→ DATA FOR REVIEW
=== Section Start ===

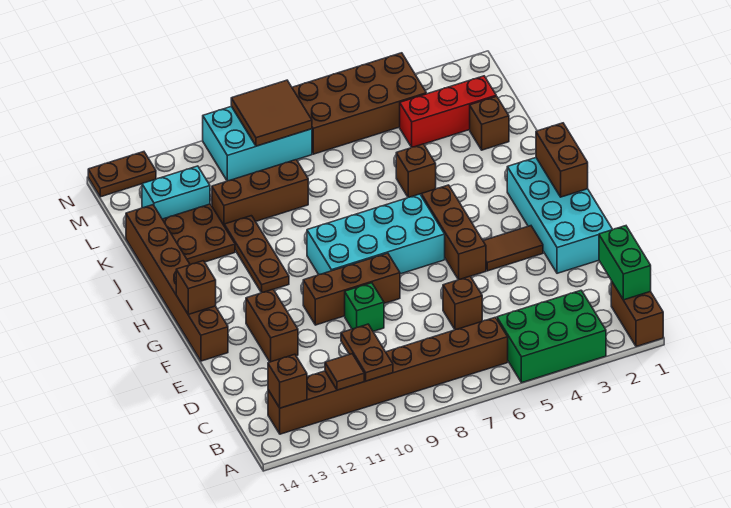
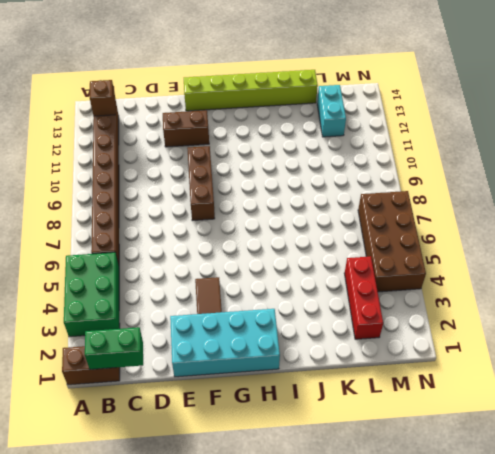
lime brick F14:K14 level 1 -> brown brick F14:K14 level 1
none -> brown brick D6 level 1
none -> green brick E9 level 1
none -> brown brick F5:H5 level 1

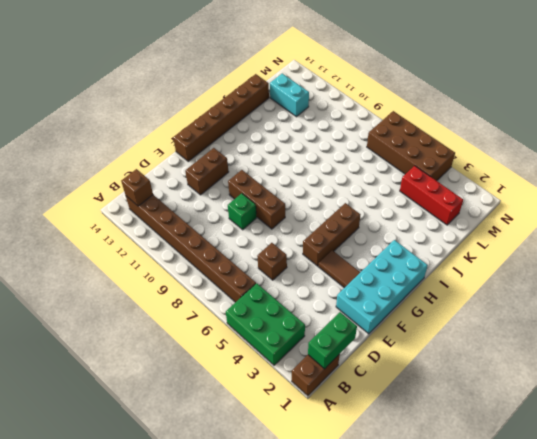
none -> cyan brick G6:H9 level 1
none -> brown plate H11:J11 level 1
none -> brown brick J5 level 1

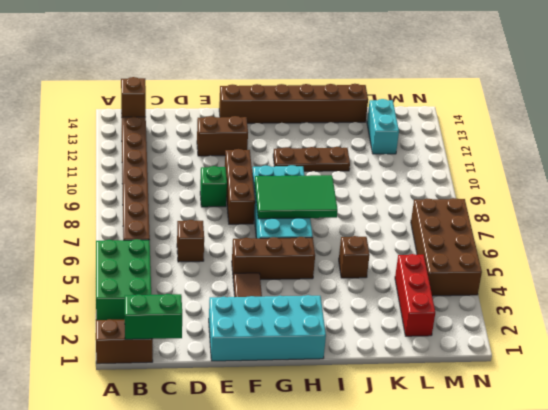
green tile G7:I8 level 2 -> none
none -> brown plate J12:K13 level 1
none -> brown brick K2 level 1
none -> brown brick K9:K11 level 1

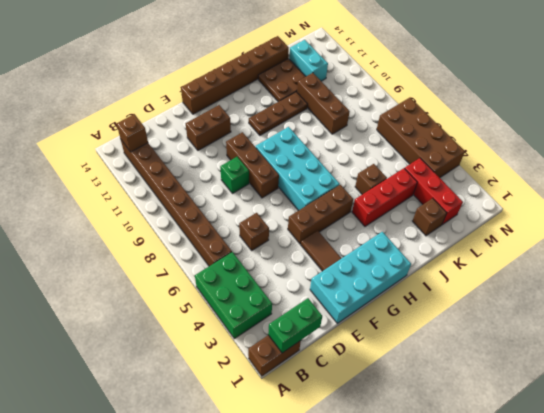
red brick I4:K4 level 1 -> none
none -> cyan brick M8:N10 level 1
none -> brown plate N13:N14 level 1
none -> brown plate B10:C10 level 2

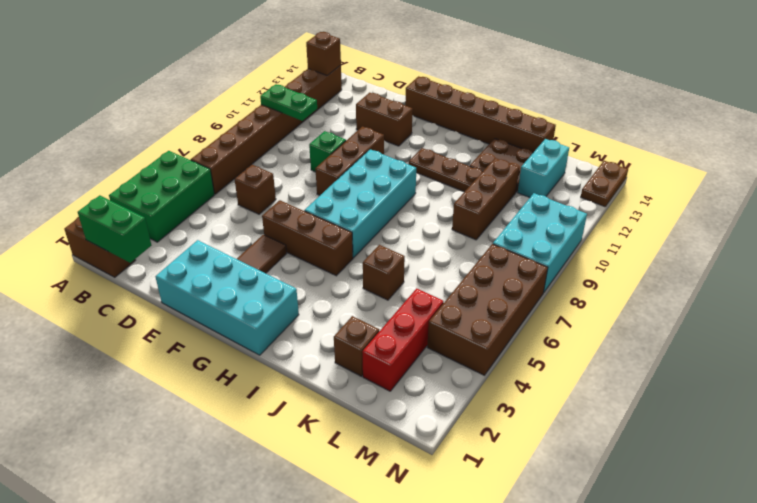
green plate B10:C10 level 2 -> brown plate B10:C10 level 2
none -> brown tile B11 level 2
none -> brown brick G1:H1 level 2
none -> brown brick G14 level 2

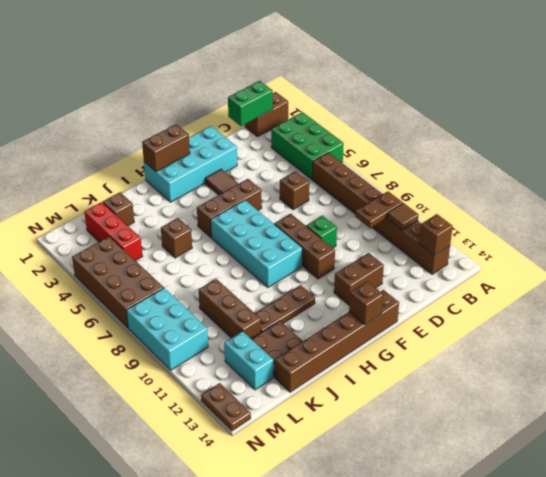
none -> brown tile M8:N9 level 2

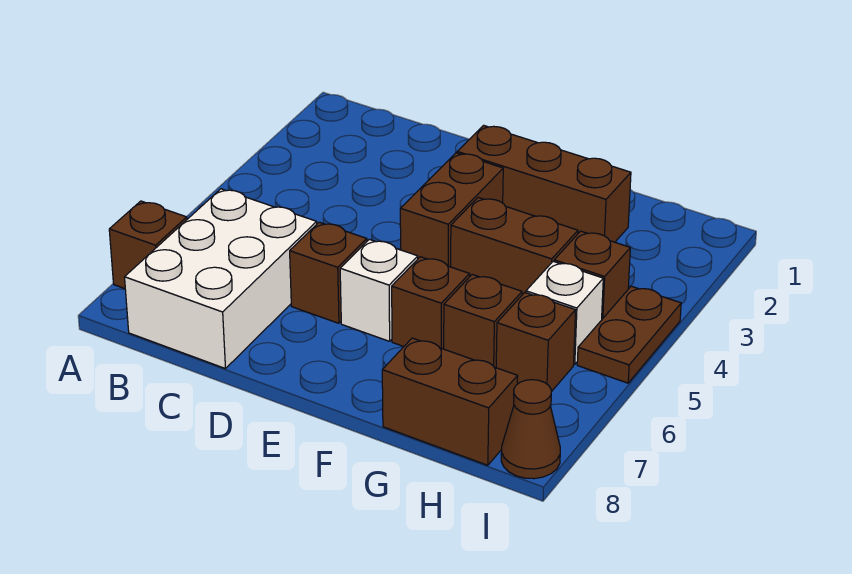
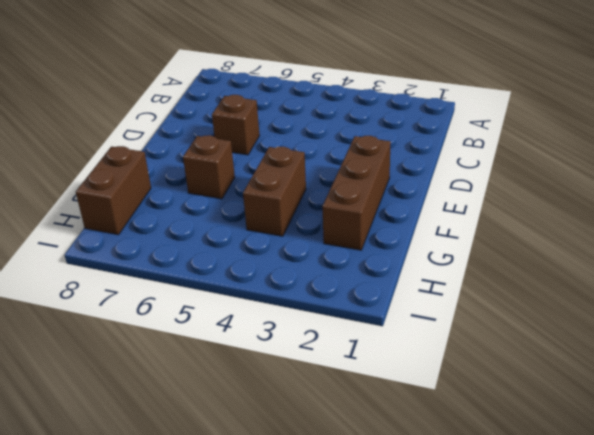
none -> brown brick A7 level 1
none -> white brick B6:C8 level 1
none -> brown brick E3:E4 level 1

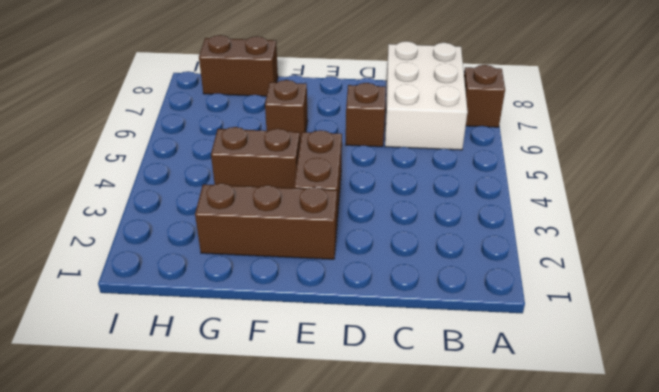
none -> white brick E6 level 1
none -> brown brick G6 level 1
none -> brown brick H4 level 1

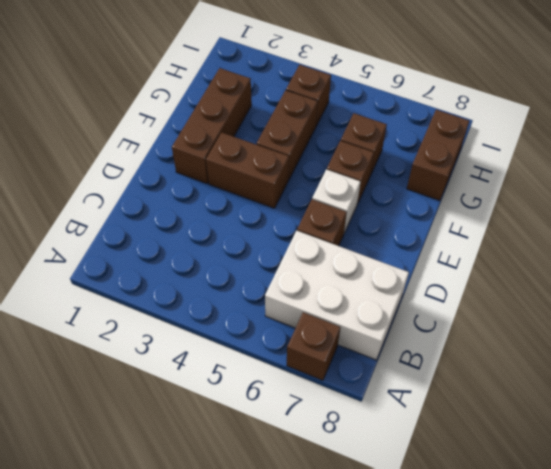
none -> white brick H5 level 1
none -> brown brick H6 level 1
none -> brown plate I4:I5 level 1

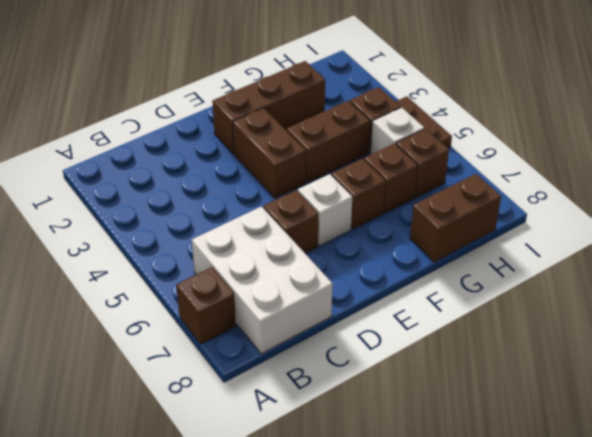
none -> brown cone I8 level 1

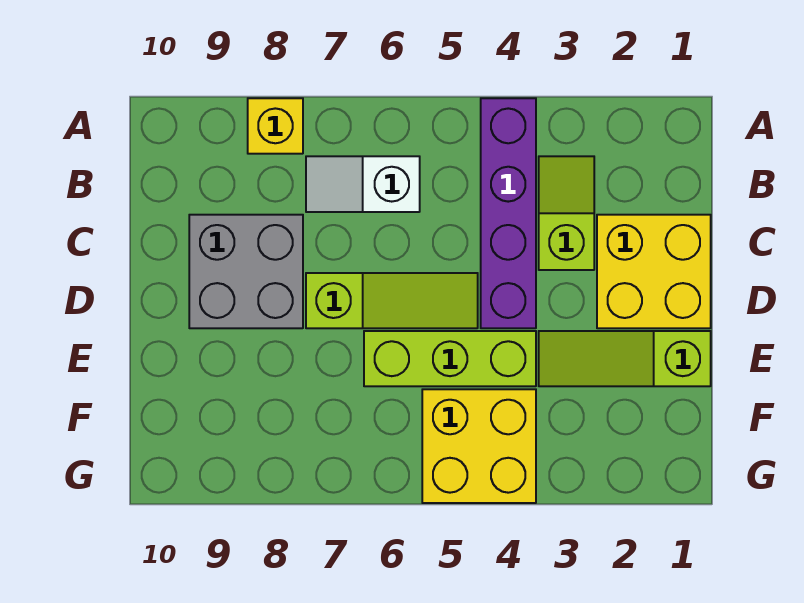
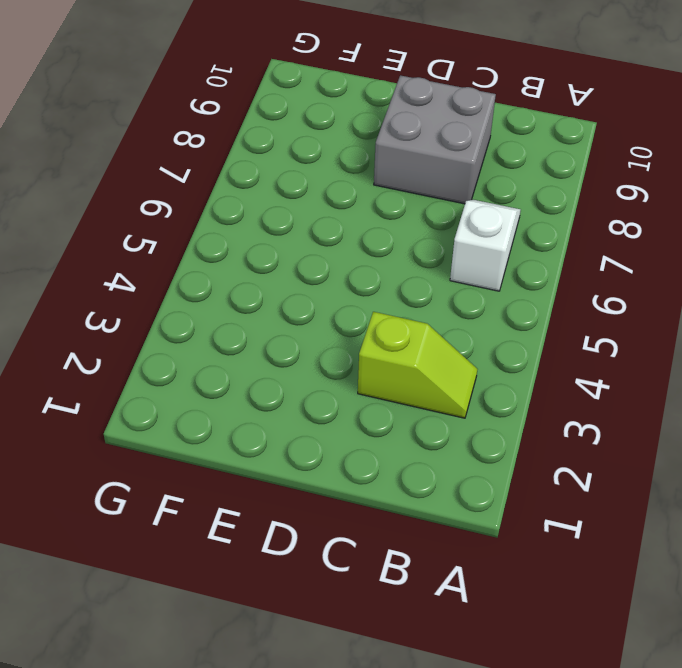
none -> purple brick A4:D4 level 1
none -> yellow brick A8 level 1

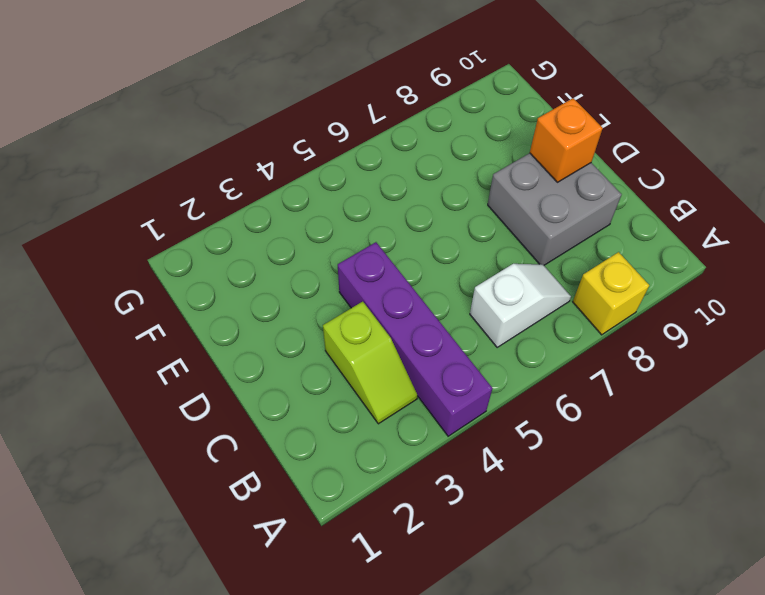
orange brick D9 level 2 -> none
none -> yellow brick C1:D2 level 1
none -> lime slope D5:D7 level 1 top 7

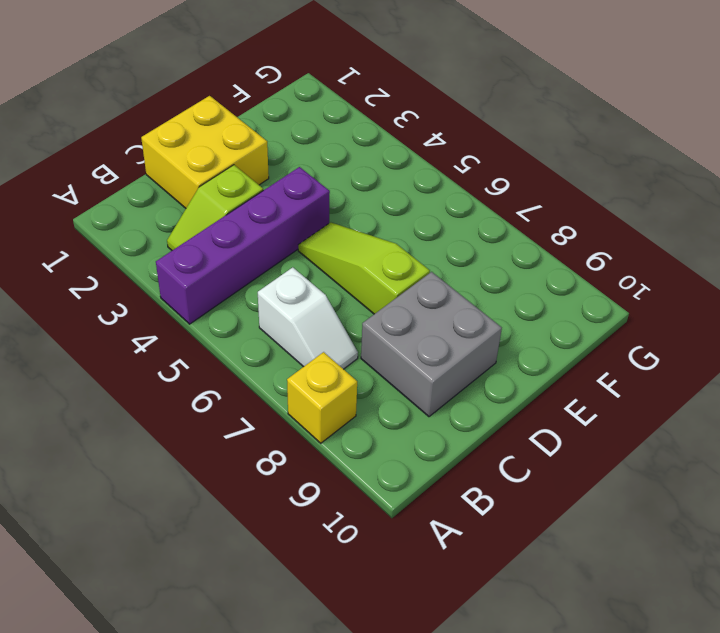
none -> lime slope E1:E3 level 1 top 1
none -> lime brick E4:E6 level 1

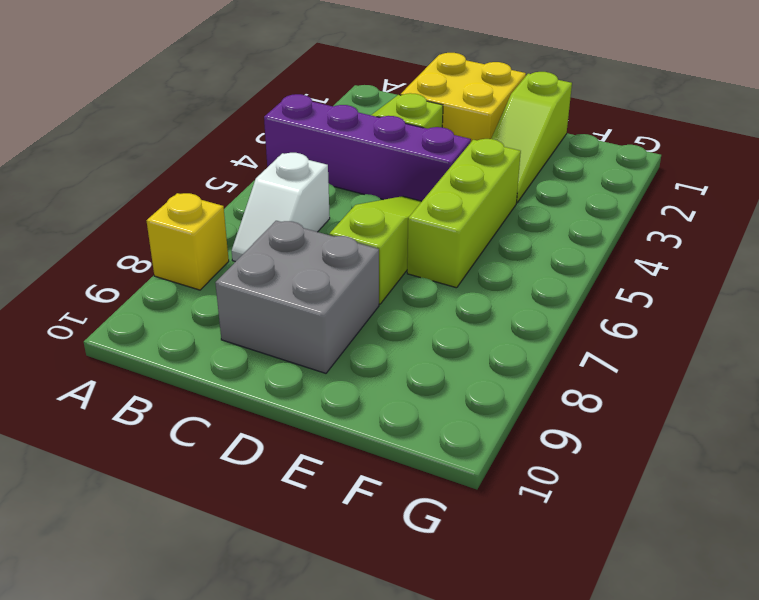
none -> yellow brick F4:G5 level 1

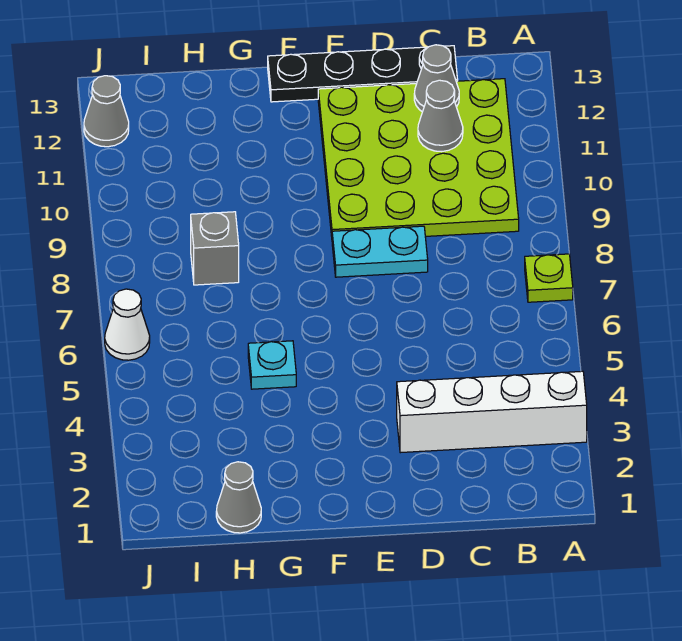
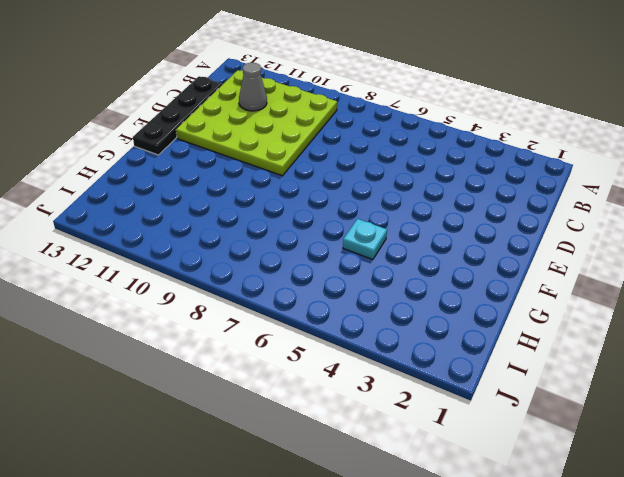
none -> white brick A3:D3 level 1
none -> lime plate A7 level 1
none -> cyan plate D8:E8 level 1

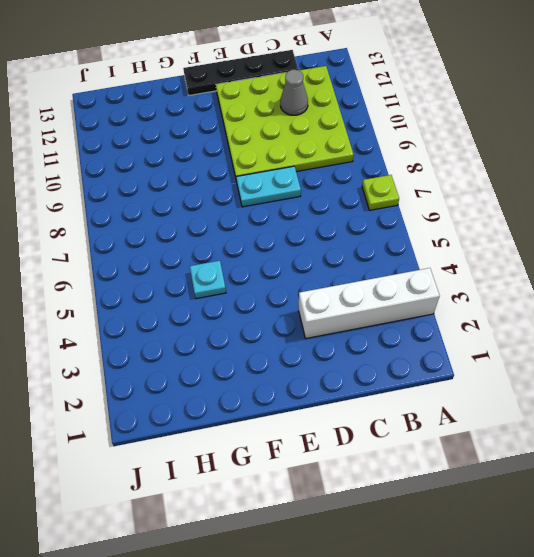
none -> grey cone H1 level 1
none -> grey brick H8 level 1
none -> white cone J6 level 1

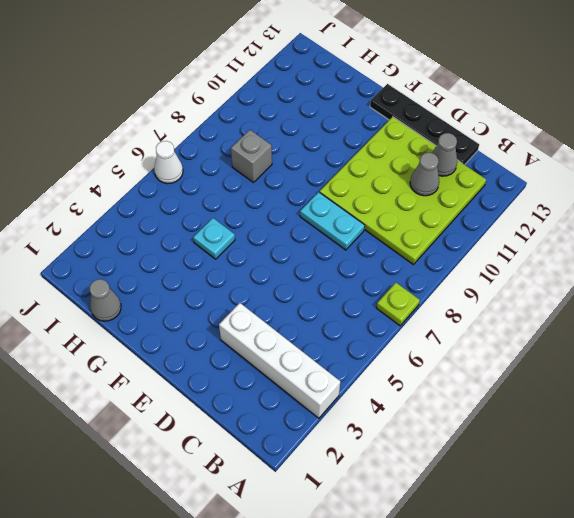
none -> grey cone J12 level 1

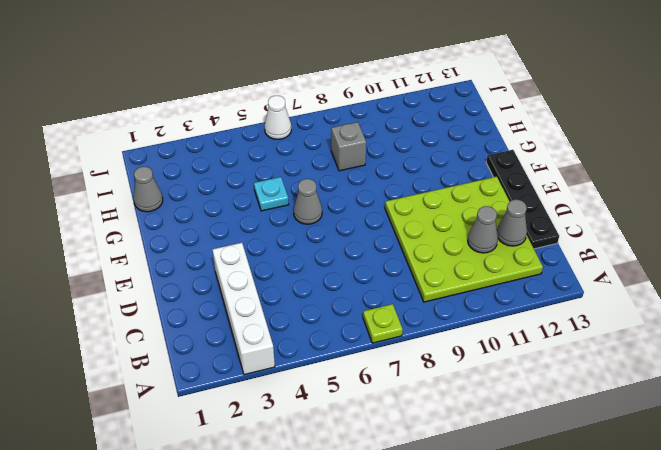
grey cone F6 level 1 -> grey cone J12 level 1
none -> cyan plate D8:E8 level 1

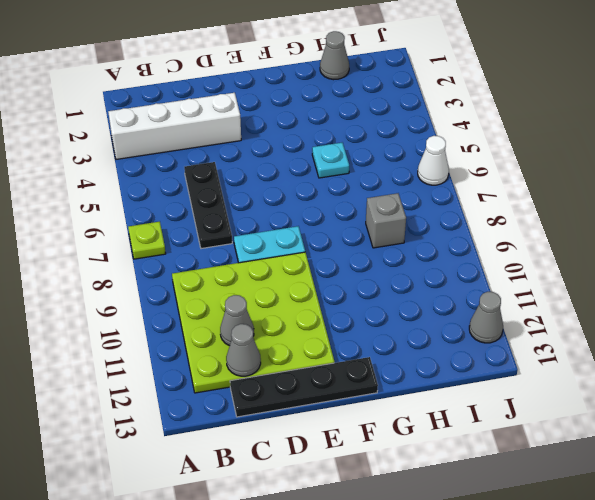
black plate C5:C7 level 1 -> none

=== Section End ===

→ TASK TO CARRY OUT
All lines of the entries containing the string "lime" must be shown in full.

→ SOLUTION TO THIS PROBLEM
lime brick F14:K14 level 1 -> brown brick F14:K14 level 1
none -> lime slope D5:D7 level 1 top 7
none -> lime slope E1:E3 level 1 top 1
none -> lime brick E4:E6 level 1
none -> lime plate A7 level 1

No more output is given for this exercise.